TO BE DONE: Pull out each line of the records that contains the string "road", copying the lines unchanged. Case counts, so a match must have the same capitalization.

DATA SHOWN:
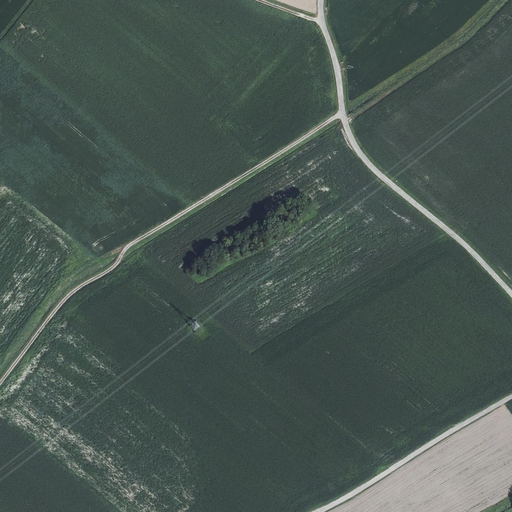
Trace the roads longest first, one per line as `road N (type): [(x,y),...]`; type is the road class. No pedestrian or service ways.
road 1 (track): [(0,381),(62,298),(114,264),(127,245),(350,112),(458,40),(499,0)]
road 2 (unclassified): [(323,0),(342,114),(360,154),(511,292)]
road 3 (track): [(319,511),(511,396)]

...

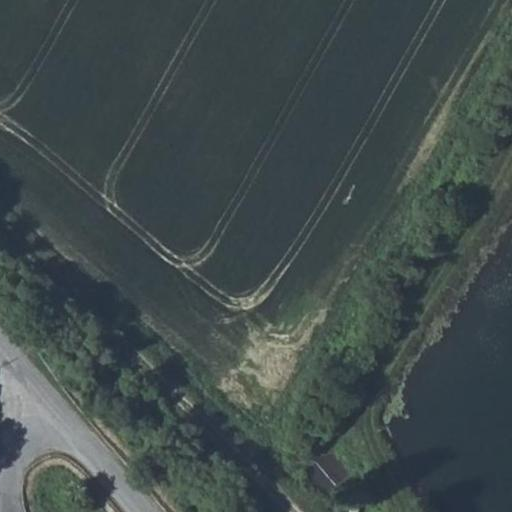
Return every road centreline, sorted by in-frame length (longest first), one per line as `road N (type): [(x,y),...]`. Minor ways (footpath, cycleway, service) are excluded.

--

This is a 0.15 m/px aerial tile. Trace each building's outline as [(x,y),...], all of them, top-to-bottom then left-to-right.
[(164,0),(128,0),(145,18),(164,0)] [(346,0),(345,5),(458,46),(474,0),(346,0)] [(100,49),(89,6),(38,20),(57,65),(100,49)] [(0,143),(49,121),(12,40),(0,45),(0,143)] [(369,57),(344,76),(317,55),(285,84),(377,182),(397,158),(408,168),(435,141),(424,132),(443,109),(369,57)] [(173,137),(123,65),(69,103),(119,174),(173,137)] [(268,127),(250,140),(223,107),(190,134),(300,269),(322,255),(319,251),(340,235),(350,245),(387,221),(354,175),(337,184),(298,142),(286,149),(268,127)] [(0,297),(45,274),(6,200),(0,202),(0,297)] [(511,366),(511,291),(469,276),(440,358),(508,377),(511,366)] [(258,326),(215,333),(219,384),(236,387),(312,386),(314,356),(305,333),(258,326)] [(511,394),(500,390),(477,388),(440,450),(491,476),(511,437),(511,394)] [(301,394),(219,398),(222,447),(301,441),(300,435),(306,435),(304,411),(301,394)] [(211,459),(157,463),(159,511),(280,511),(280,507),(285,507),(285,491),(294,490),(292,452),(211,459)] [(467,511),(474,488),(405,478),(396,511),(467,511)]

WORKED SOLUTION:
Trace the roads longest first, one per line as `road N (type): [(x,y),...]`; type is the road class. No pedestrian or service ways.
road 1 (track): [(0,381),(62,298),(114,264),(127,245),(350,112),(458,40),(499,0)]
road 2 (unclassified): [(323,0),(342,114),(360,154),(511,292)]
road 3 (track): [(319,511),(511,396)]
Return every road centreline, sorted by in-frame length (longest first), one per line as `road N (type): [(x,y),...]`. Minor ways (footpath, cycleway, service) are excluded.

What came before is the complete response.